* _PROBLEM_: Each line of the records that follow must come back exactly, with pictures skipped.

[Stored items]
::::::::
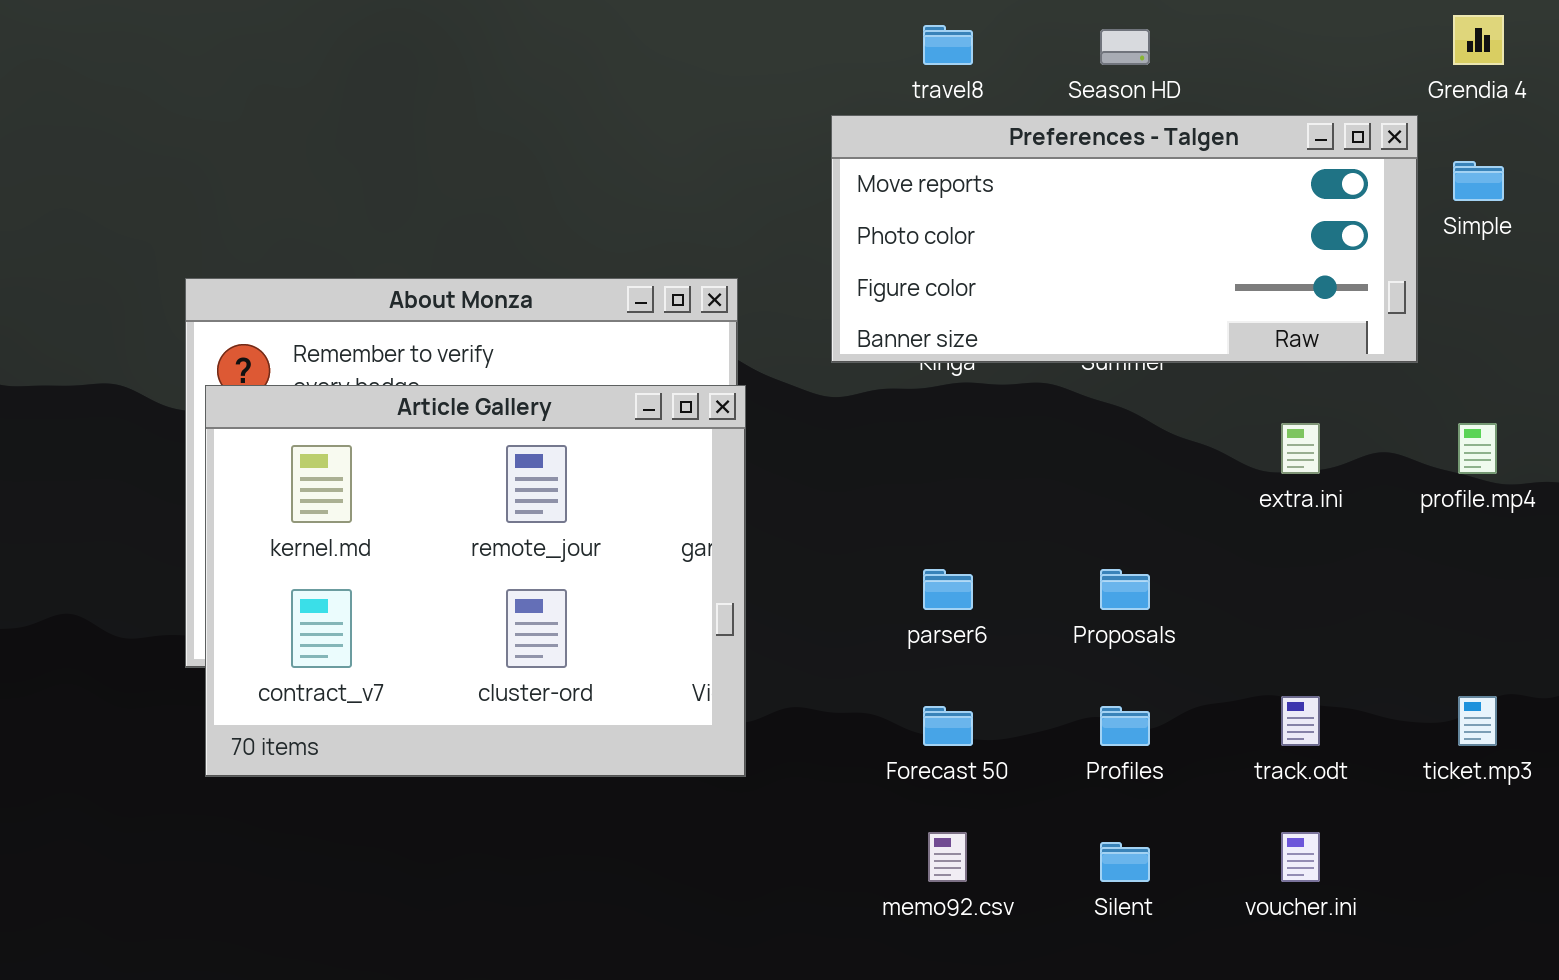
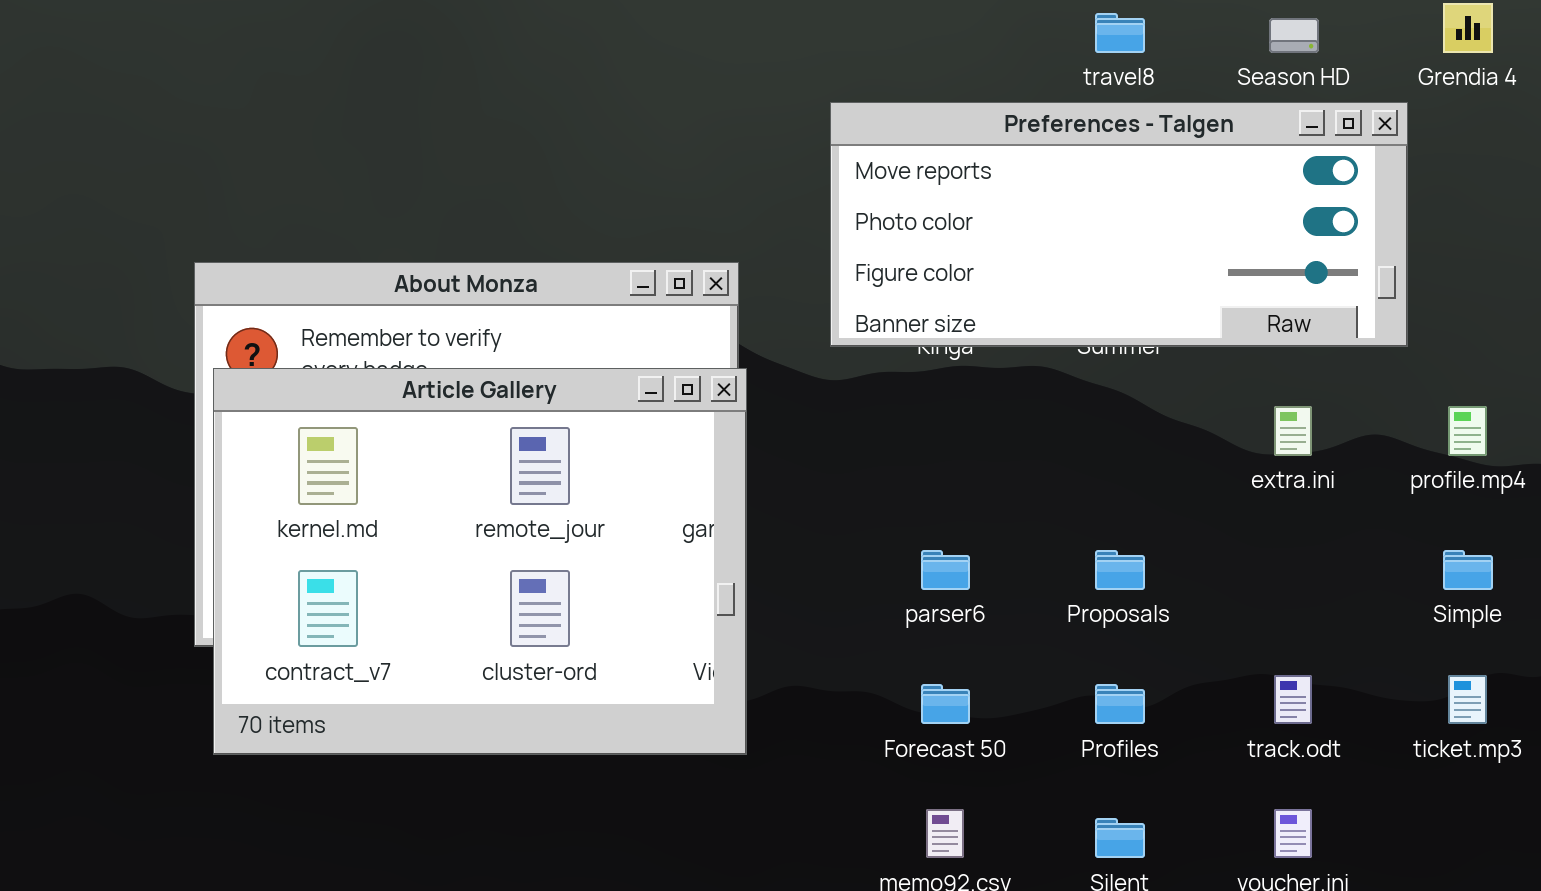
travel8: [923,25,973,65] -> [1095,13,1145,53], moved
Season HD: [1100,29,1150,65] -> [1269,18,1319,53], moved
Simple: [1453,161,1504,201] -> [1443,550,1493,590], moved

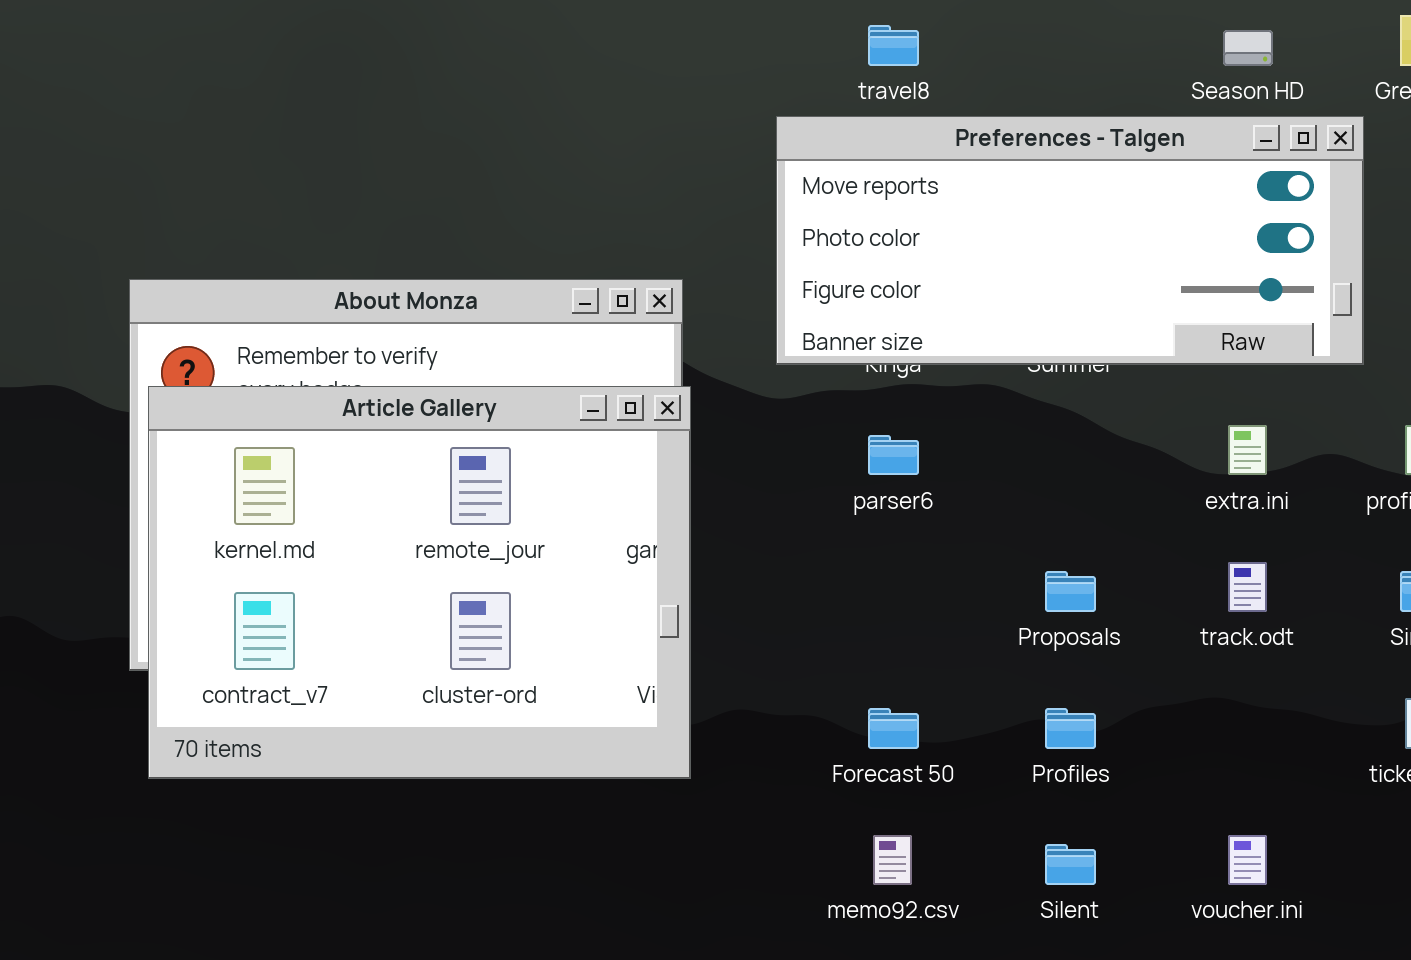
travel8: [1095,13,1145,53] -> [868,25,919,66], moved
parser6: [921,550,970,590] -> [868,435,919,475], moved
track.odt: [1274,675,1312,724] -> [1228,562,1267,612], moved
::::::::
* _TASK ANSWER_:
travel8: [923,25,973,65] -> [1095,13,1145,53], moved
Season HD: [1100,29,1150,65] -> [1269,18,1319,53], moved
Simple: [1453,161,1504,201] -> [1443,550,1493,590], moved

travel8: [1095,13,1145,53] -> [868,25,919,66], moved
parser6: [921,550,970,590] -> [868,435,919,475], moved
track.odt: [1274,675,1312,724] -> [1228,562,1267,612], moved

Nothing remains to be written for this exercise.